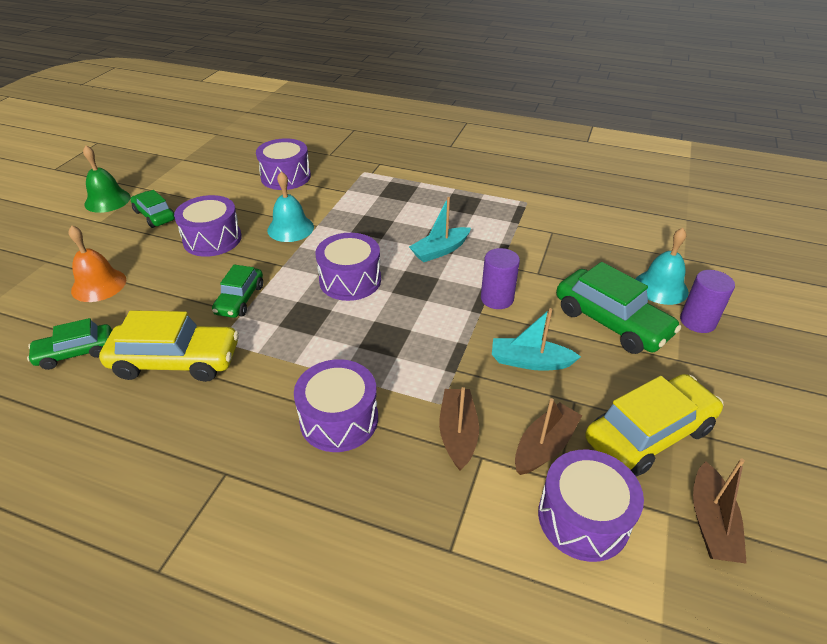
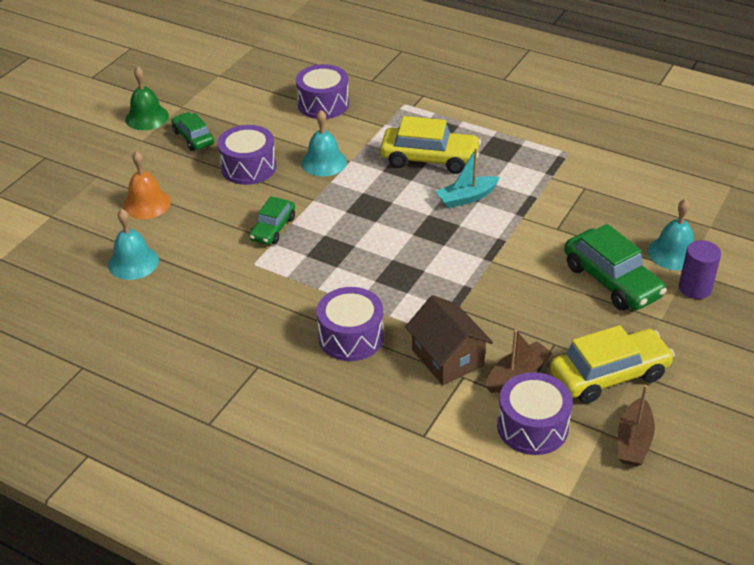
camera: 10 degrees right, 0 degrees up
(76, 353) = (133, 262): green car -> turquoise bell
(176, 361) = (217, 277): yellow car -> yellow car (429, 159)
(350, 280) = (375, 219): purple drum -> none
(458, 433) = (447, 358): brown boat -> brown house
(497, 298) = (510, 249): purple cylinder -> none
(530, 362) = (525, 308): turquoise boat -> none

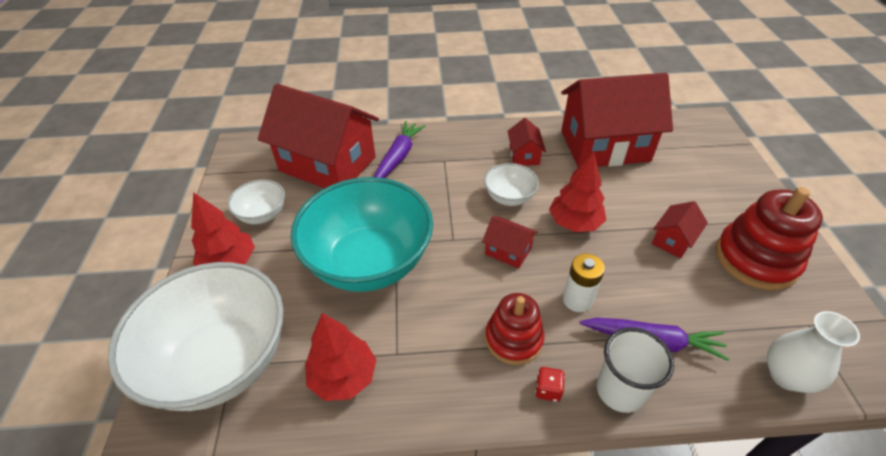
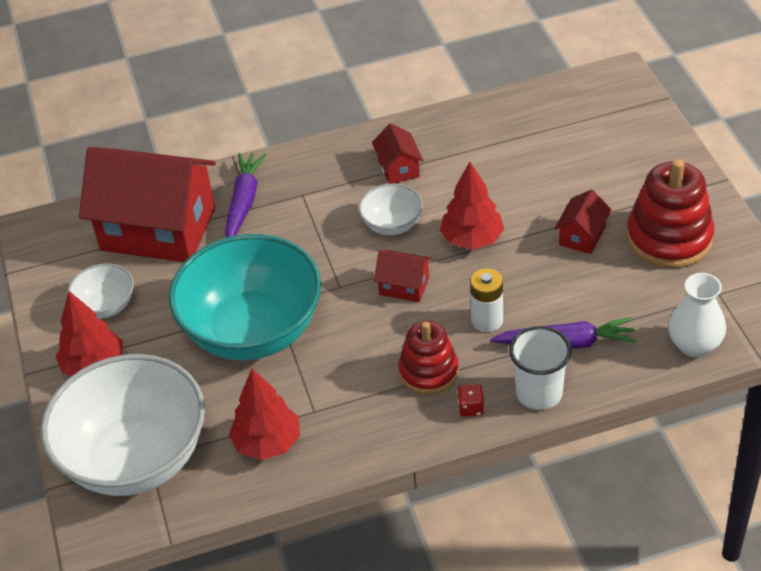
camera: 10 degrees left, 0 degrees up
(604, 146) = (494, 136): red house -> none

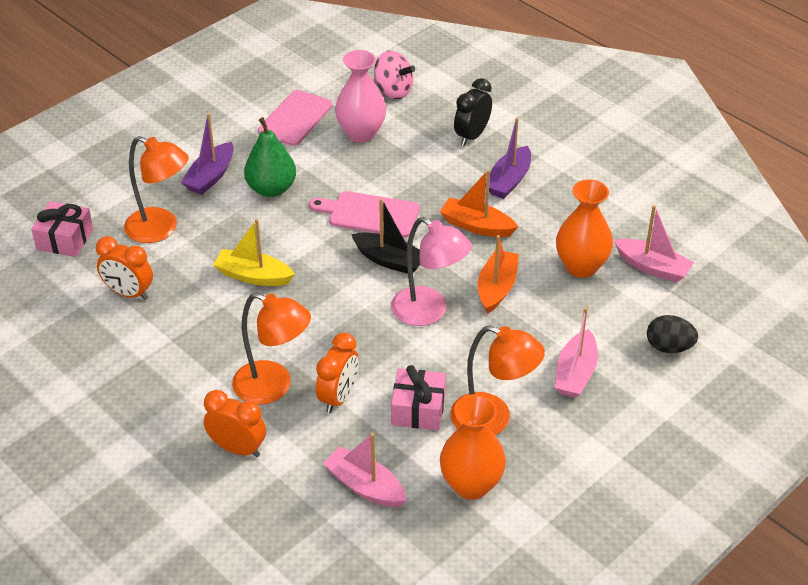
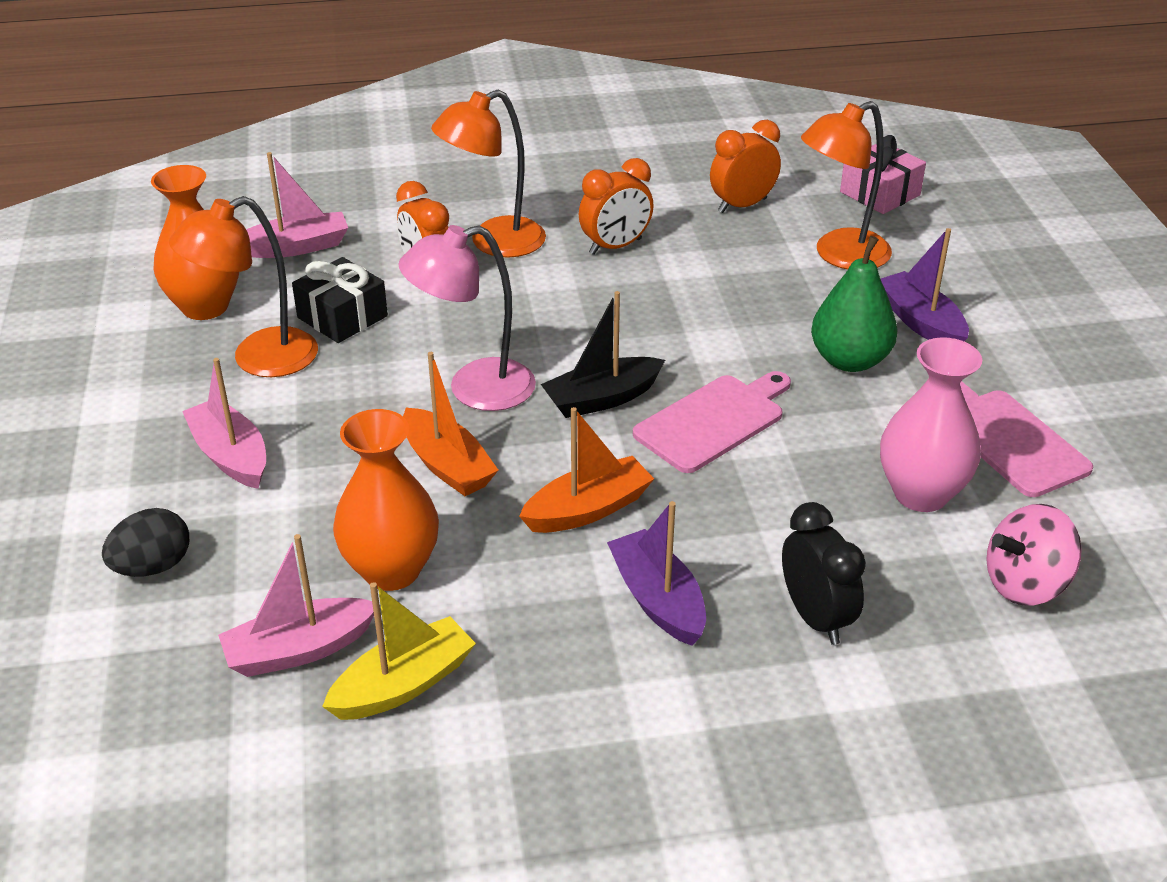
camera: 125 degrees right, 5 degrees down
(237, 448) = (441, 198): orange clock -> orange clock (615, 246)
(253, 276) = (685, 289): yellow boat -> yellow boat (403, 684)
(418, 409) = (342, 317): pink gift -> black gift

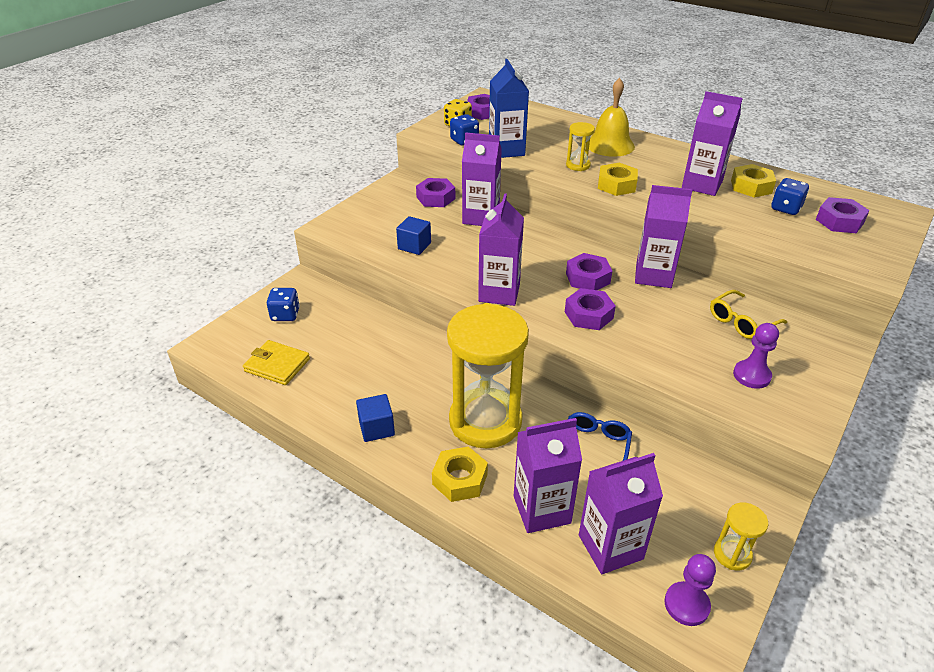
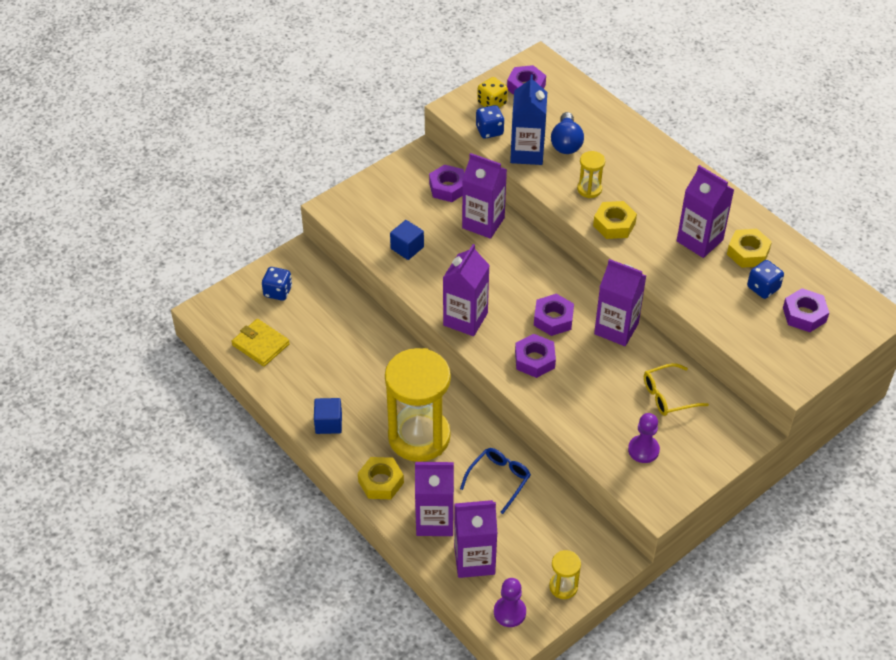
camera: 15 degrees right, 10 degrees up
(538, 140) = (566, 143): none -> blue light bulb
(610, 145) = (637, 165): yellow bell -> none

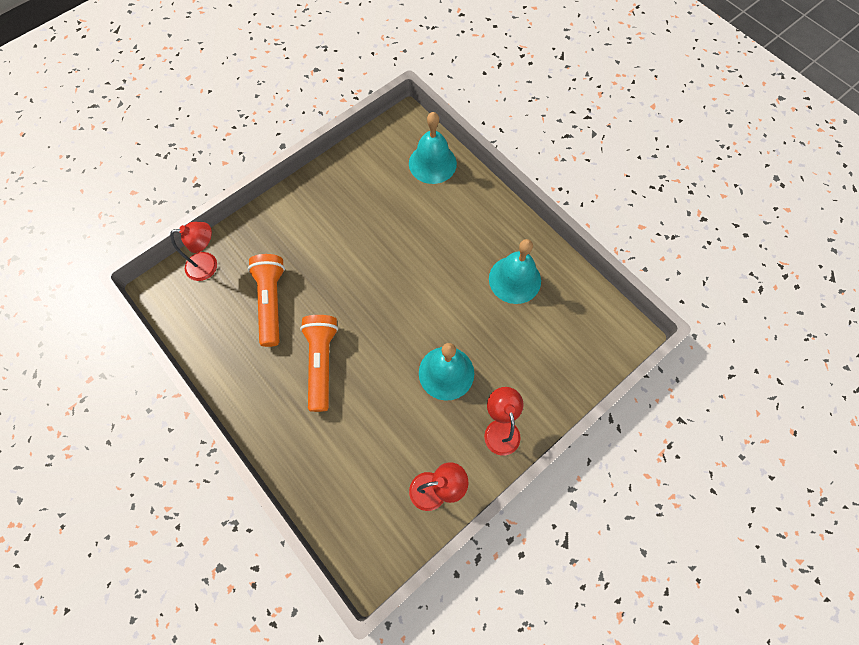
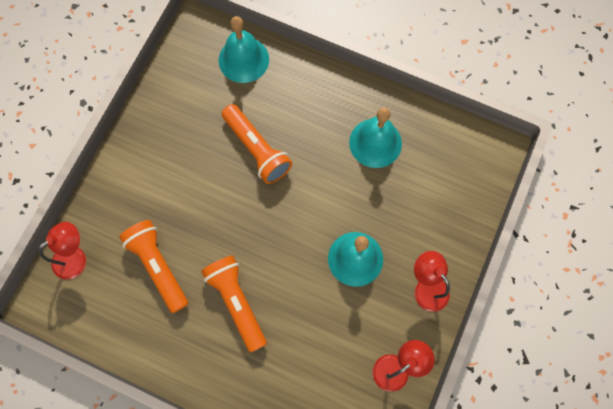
camera: 25 degrees left, 5 degrees up
(406, 241) = (257, 149): none -> orange flashlight

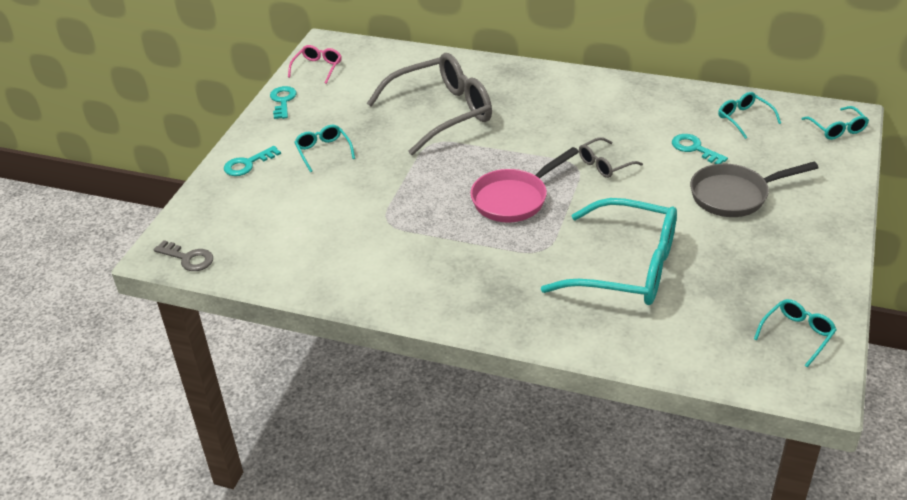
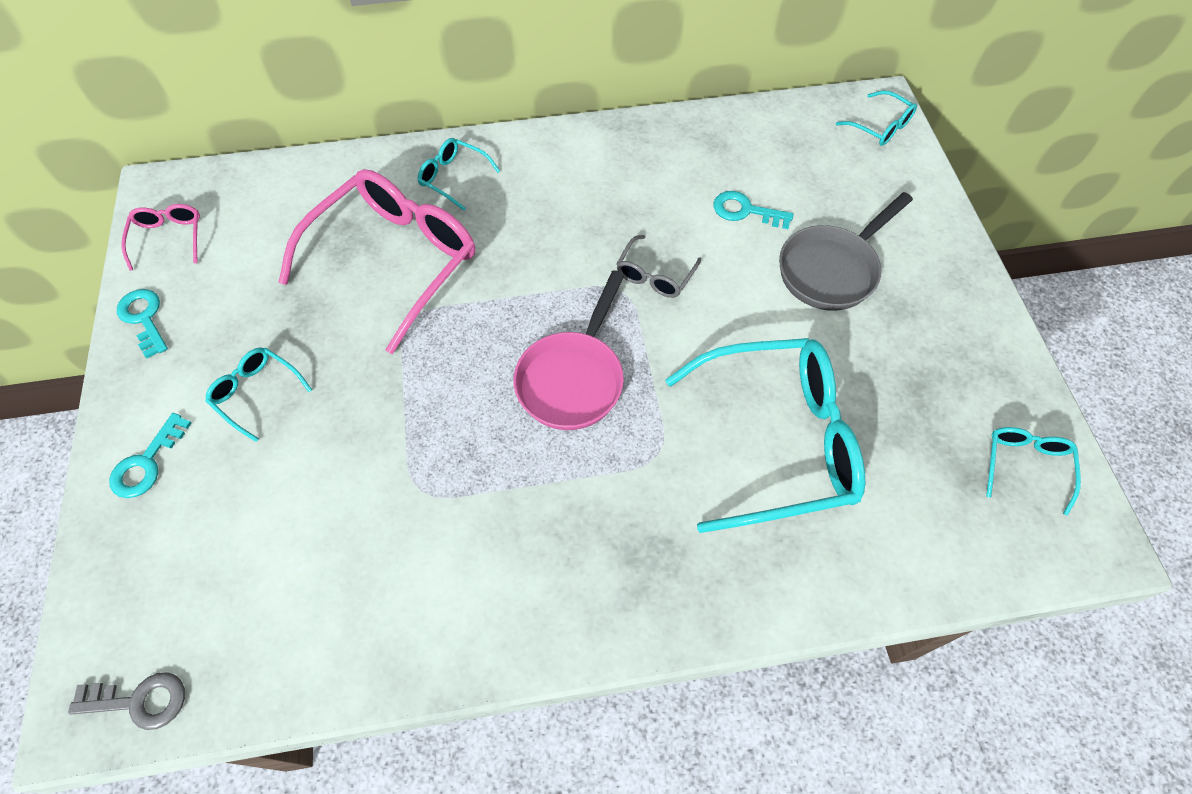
camera: 30 degrees left, 20 degrees up
(440, 113) = (393, 262): grey glasses -> pink glasses
(744, 119) = (774, 145): turquoise glasses -> turquoise glasses (454, 178)

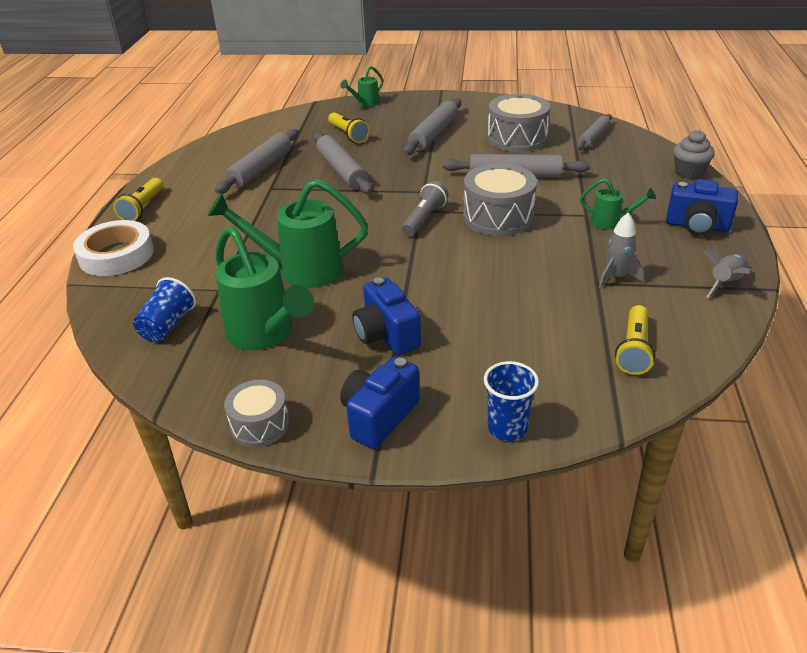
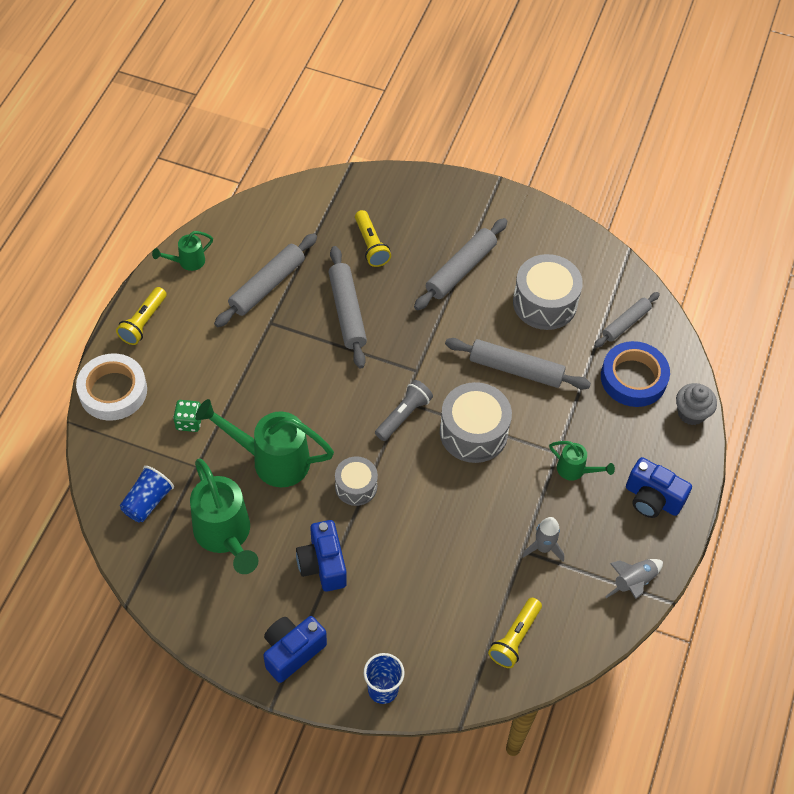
camera: 10 degrees right, 20 degrees up
(203, 261) = (189, 422): none -> green dice
(260, 424) = (202, 634): grey drum -> grey drum (356, 486)
(365, 103) = (406, 184): green watering can -> green watering can (187, 262)
(622, 163) = (633, 378): none -> blue tape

________________________

YOUR OBJECTIVE
Please return every line of the records above that contains the word "blue".

ANSWER
(538, 140) = (566, 143): none -> blue light bulb
(622, 163) = (633, 378): none -> blue tape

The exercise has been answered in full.